++++ Source material

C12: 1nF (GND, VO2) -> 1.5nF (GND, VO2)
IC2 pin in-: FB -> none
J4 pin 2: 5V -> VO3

++++++++
++++ Source material

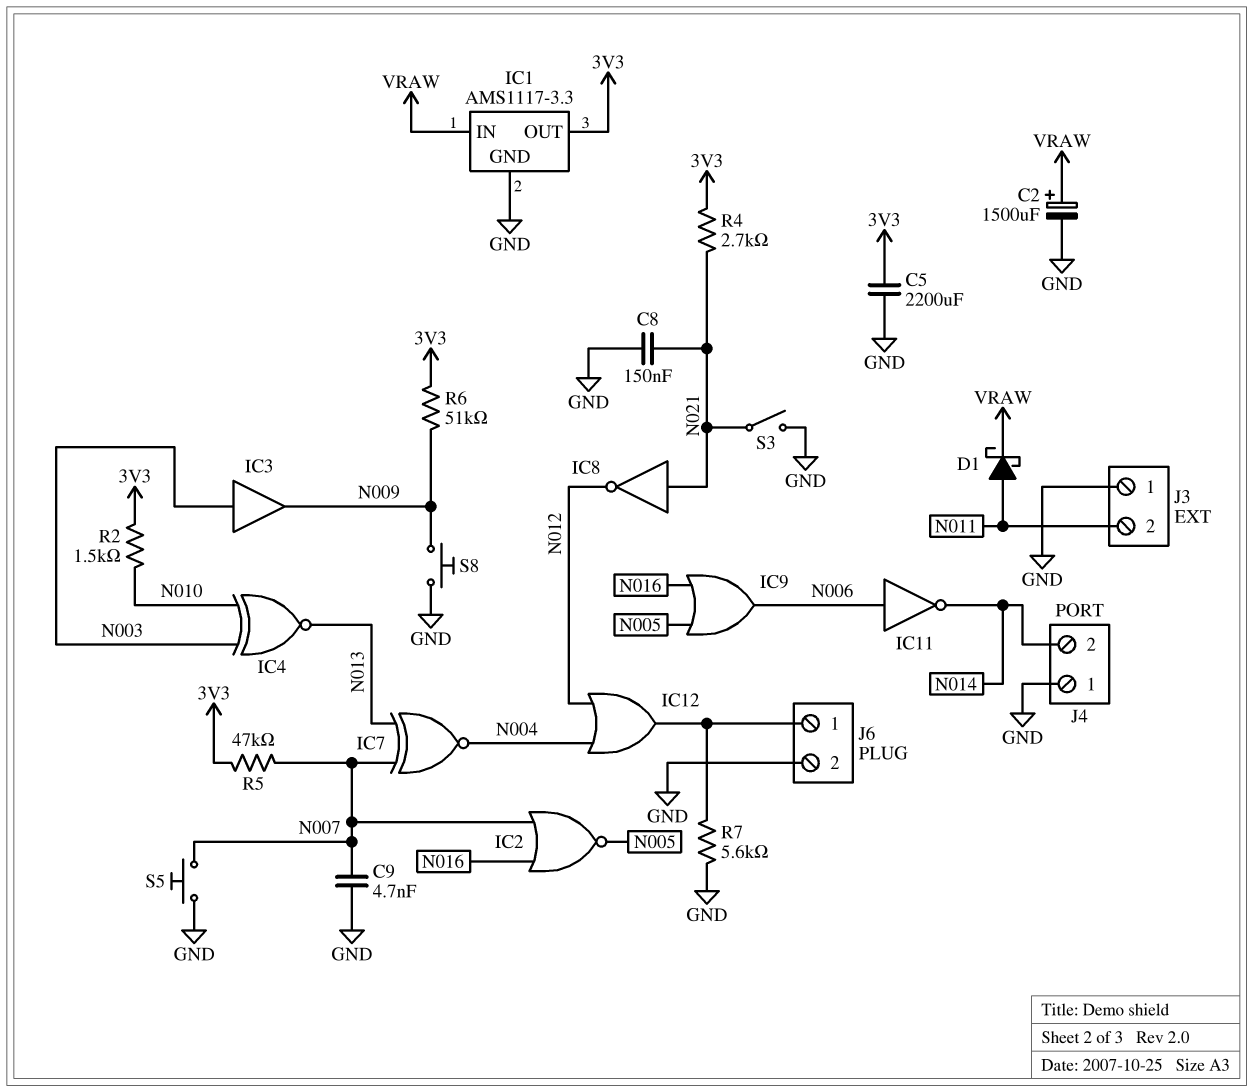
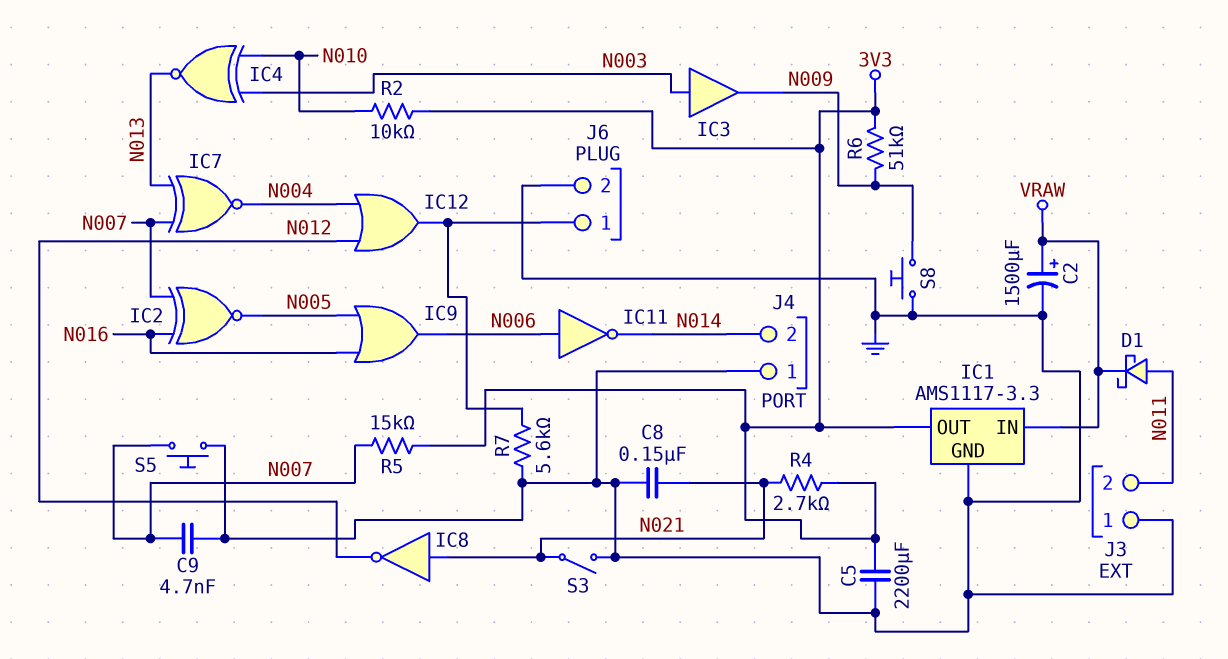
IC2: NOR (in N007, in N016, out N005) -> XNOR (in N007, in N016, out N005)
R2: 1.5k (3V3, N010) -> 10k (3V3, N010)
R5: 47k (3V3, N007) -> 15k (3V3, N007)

++++++++

-- Problem to solve --
Of all the entries above, output exactly the lines between the one holding "R2: 1.5k (3V3, N010) -> 10k (3V3, N010)" and the one holding "R5: 47k (3V3, N007) -> 15k (3V3, N007)", inclusive.

-- Exercise output --
R2: 1.5k (3V3, N010) -> 10k (3V3, N010)
R5: 47k (3V3, N007) -> 15k (3V3, N007)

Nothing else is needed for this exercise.